(Beginning of DATA SECTION)
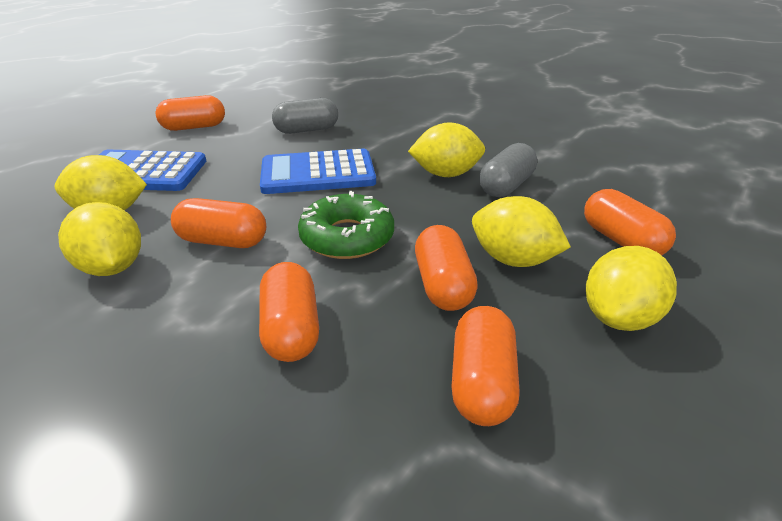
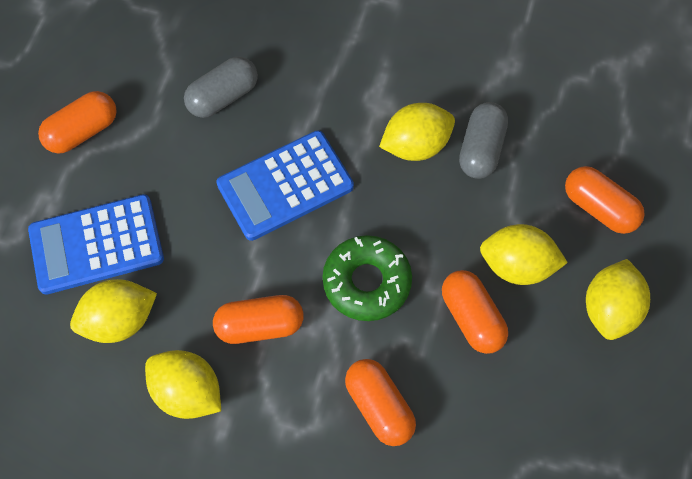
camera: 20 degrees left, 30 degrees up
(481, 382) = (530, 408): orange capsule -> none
(End of DATA SECTION)
(Beginning of DATA SECTION)
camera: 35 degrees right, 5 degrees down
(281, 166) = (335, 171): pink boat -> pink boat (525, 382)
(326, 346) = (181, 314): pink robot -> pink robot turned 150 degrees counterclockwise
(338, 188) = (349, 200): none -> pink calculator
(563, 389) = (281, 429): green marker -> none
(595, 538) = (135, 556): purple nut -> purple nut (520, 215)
(End of DATA SECTION)
(Beginning of DATA SECTION)
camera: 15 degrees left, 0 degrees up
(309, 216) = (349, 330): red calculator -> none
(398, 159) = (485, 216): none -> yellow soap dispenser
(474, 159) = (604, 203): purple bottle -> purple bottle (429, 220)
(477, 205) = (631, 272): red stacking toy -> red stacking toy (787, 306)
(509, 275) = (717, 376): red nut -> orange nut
(End of DATA SECTION)
### WHAT TO WORK ON
In the listing above, the lines from the one containing "(477, 205) = (631, 272): red" through the one containing "(509, 275) = (717, 376): red" must be set down exactly, with no other lines.

### EXPECTED ANSWER
(477, 205) = (631, 272): red stacking toy -> red stacking toy (787, 306)
(509, 275) = (717, 376): red nut -> orange nut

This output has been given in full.